BRIEF: Should pictures appear among the records, leave them out, and copy exactly only the lines from the first through the one with "(447, 195) = (334, 113): green", inclusive.

INPUT DATA:

------------------------------------

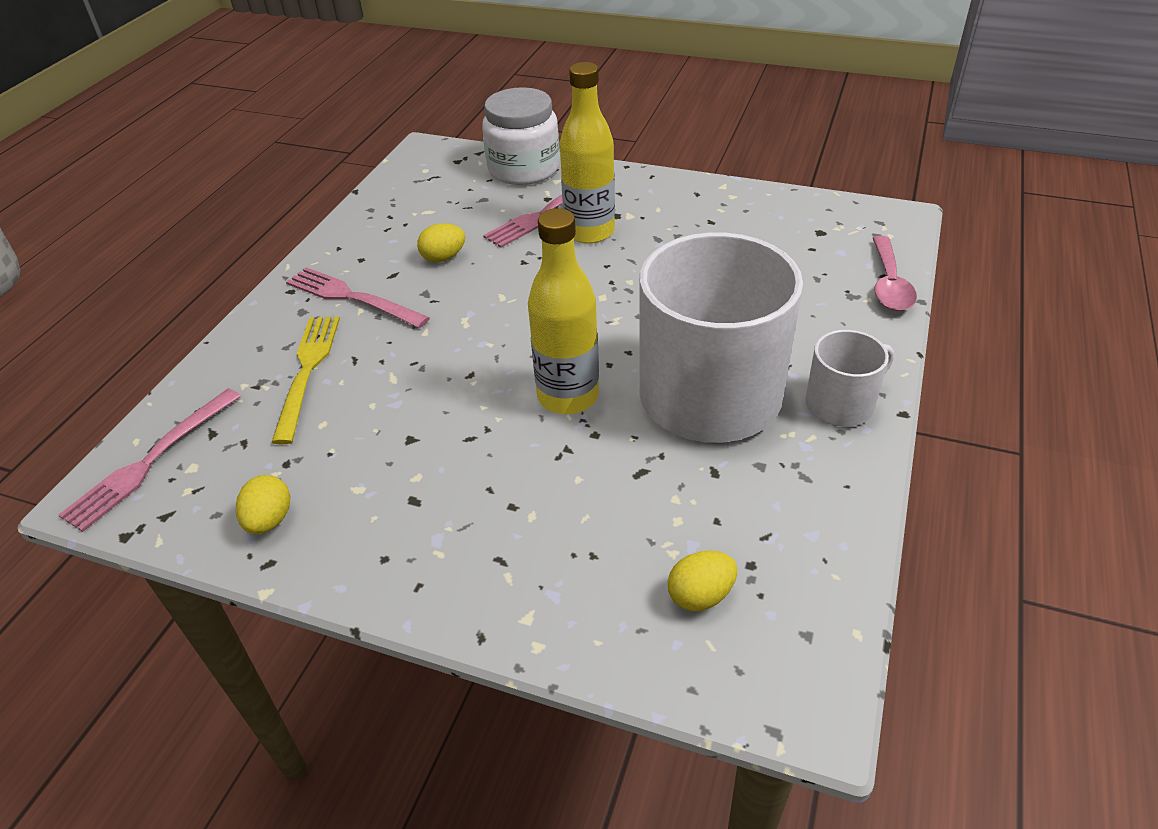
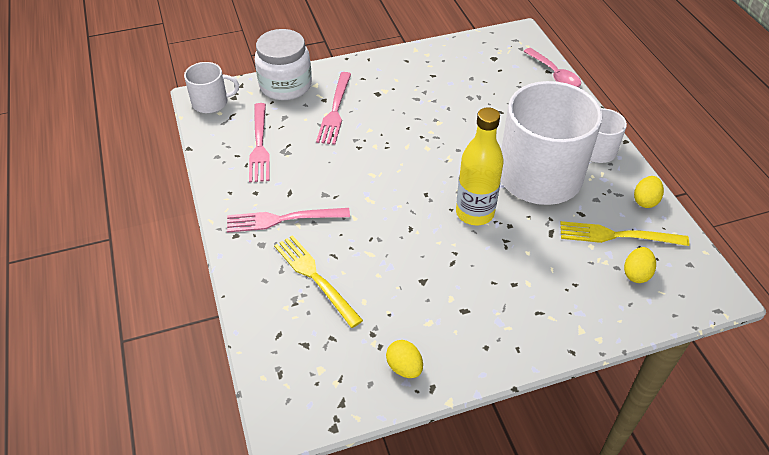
camera: 40 degrees left, 5 degrees up
(149, 462) = (291, 383): pink fork -> pink fork (259, 146)
(429, 157) = (211, 102): none -> white mug
(443, 257) = (308, 167): yellow egg -> yellow egg (645, 201)
(589, 232) = (375, 111): yellow bottle -> none
(732, 528) = (616, 235): none -> yellow fork

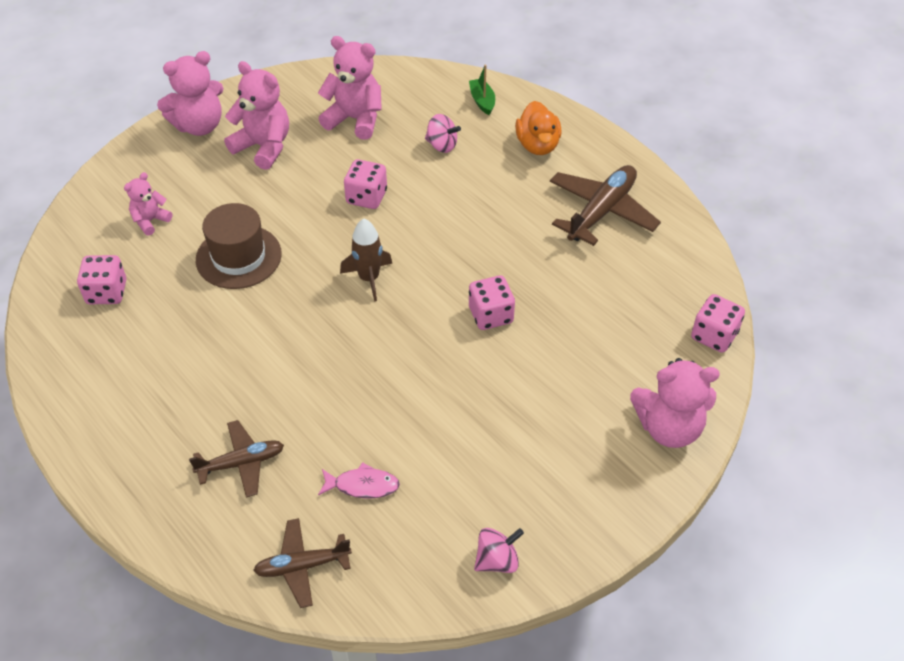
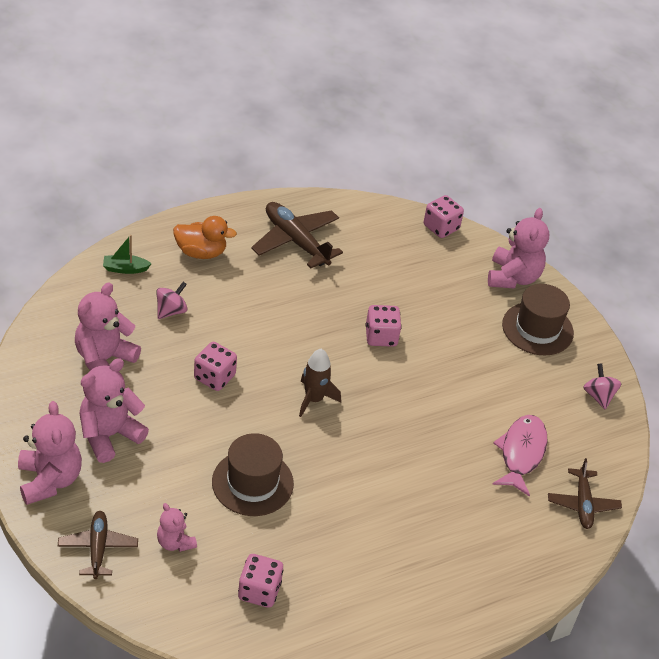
camera: 80 degrees left, 5 degrees down
(241, 463) = (482, 523): brown plane -> brown plane (98, 548)
(362, 485) = (521, 453): pink fish -> pink fish, size x1.60
(587, 470) = (537, 329): none -> brown hat

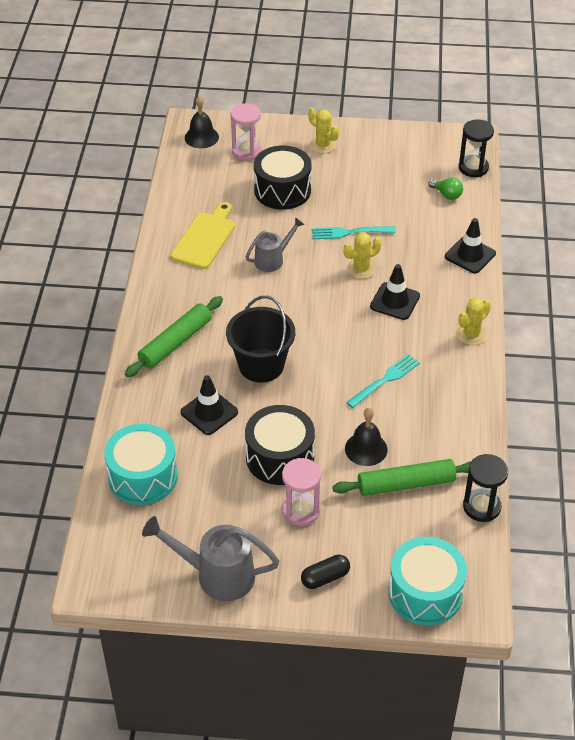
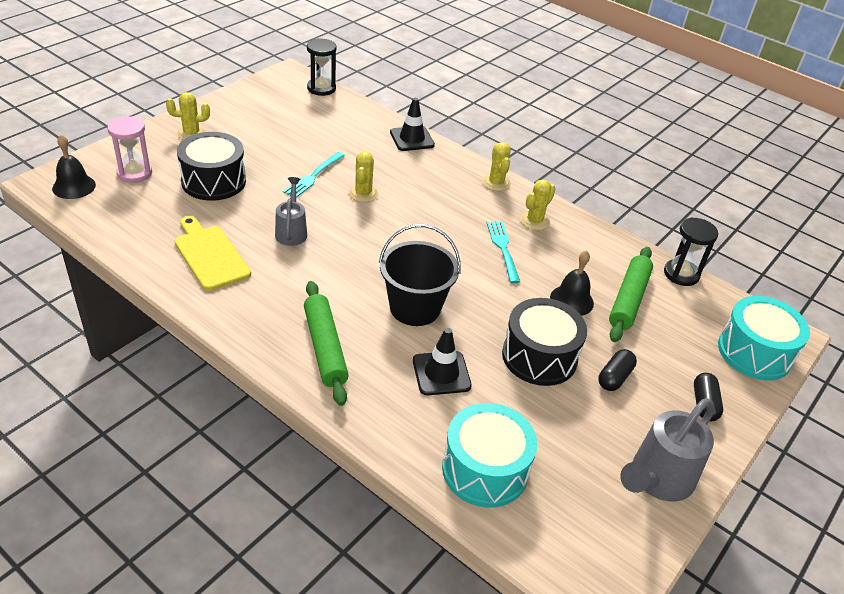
camera: 60 degrees left, 5 degrees down
(301, 511) = (614, 377): pink hourglass -> black capsule
(395, 301) = (420, 197): black traffic cone -> none
(445, 382) = (534, 221): none -> yellow cactus
(447, 195) = (334, 113): green light bulb -> none

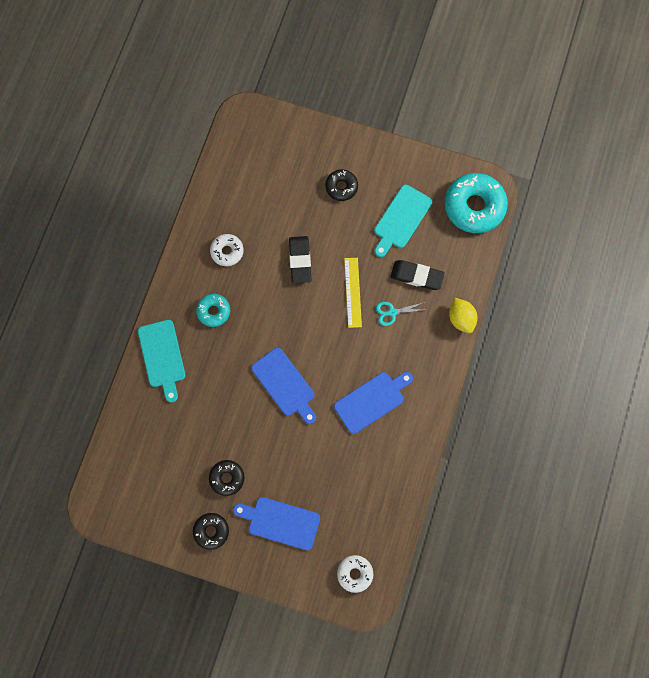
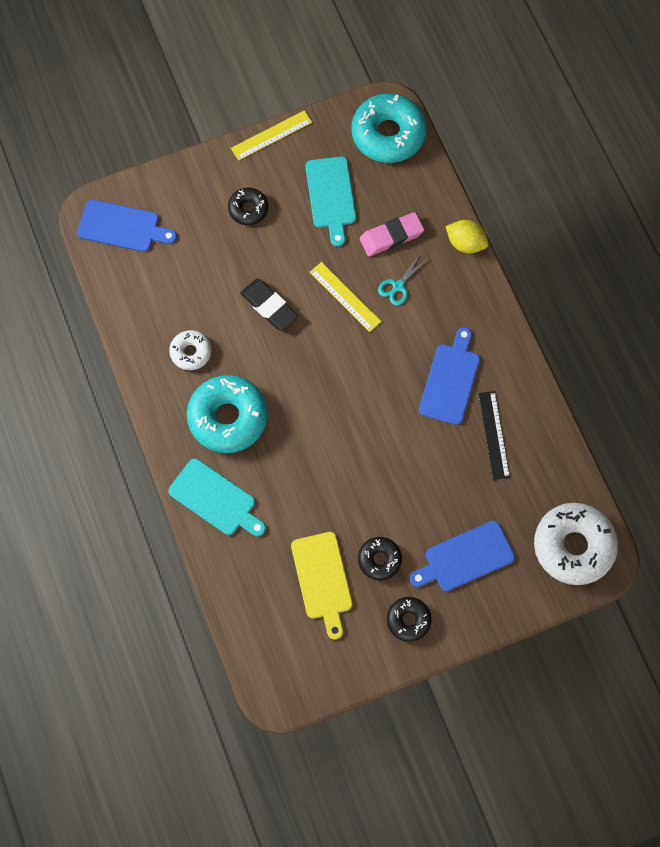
camera: 40 degrees left, 5 degrees down
(182, 461) = (322, 579): none -> yellow cutting board
(213, 311) = (228, 418): turquoise donut -> turquoise donut, size x1.88
(285, 384) = (357, 430): blue cutting board -> blue cutting board (122, 227)
(355, 573) = (573, 546): white donut -> white donut, size x1.88
(368, 459) = (493, 435): none -> black ruler
(398, 149) = (271, 135): none -> yellow ruler
(417, 276) = (391, 236): black eraser -> pink eraser

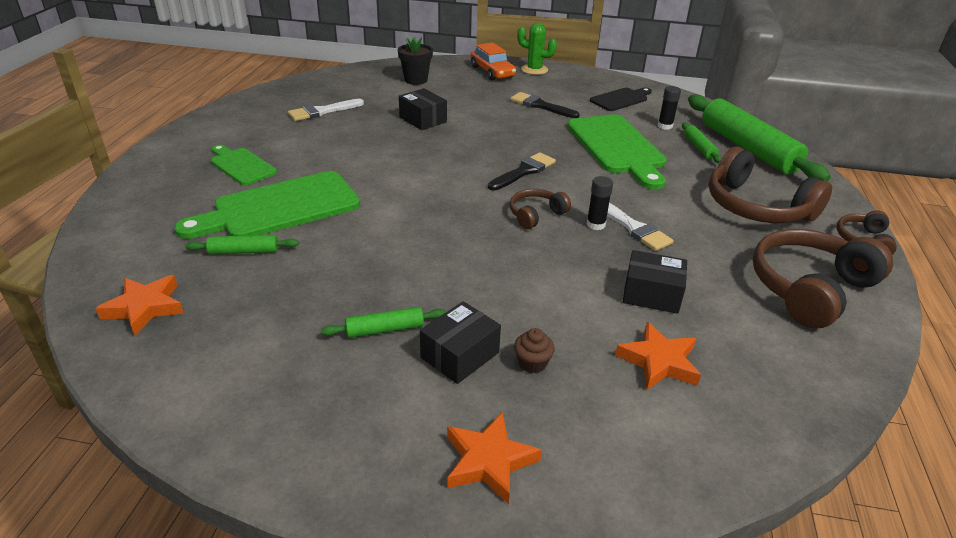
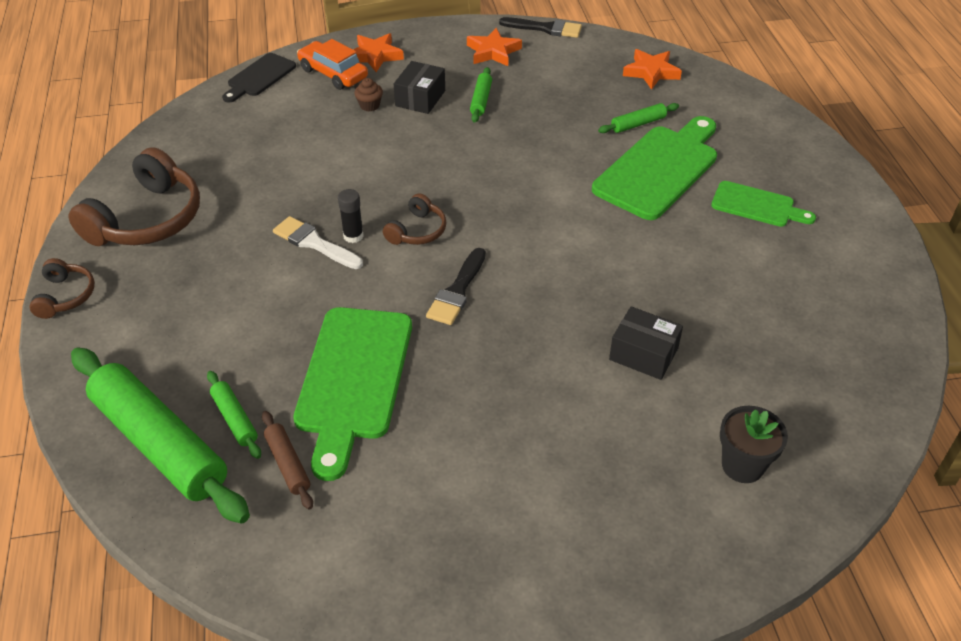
camera: 160 degrees right, 10 degrees up
(322, 111) = (785, 326): white brush -> none
(385, 329) = (481, 100): green rolling pin -> green rolling pin turned 45 degrees counterclockwise
(492, 72) = (640, 553): orange car -> orange car (333, 73)
(534, 70) = (568, 599): green cactus -> none
(541, 106) = (499, 456): black brush -> black brush (545, 28)
(617, 147) = (353, 380): green cutting board -> green cutting board turned 135 degrees counterclockwise
(620, 99) = (372, 532): black cutting board -> black cutting board (259, 77)
(651, 294) = (290, 176): black box -> none
(659, 361) = (282, 128): orange star -> orange star (493, 52)
(665, 126) = (287, 464): black glue stick -> brown rolling pin
(756, 207) = (174, 314): brown headphones -> none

------------------------------------

ANSWER AREA:
camera: 40 degrees left, 5 degrees up
(149, 462) = (291, 383): pink fork -> pink fork (259, 146)
(429, 157) = (211, 102): none -> white mug
(443, 257) = (308, 167): yellow egg -> yellow egg (645, 201)
(589, 232) = (375, 111): yellow bottle -> none
(732, 528) = (616, 235): none -> yellow fork

camera: 80 degrees left, 5 degrees down
(241, 463) = (482, 523): brown plane -> brown plane (98, 548)
(362, 485) = (521, 453): pink fish -> pink fish, size x1.60
(587, 470) = (537, 329): none -> brown hat

camera: 60 degrees left, 5 degrees down
(301, 511) = (614, 377): pink hourglass -> black capsule
(395, 301) = (420, 197): black traffic cone -> none
(445, 382) = (534, 221): none -> yellow cactus
(447, 195) = (334, 113): green light bulb -> none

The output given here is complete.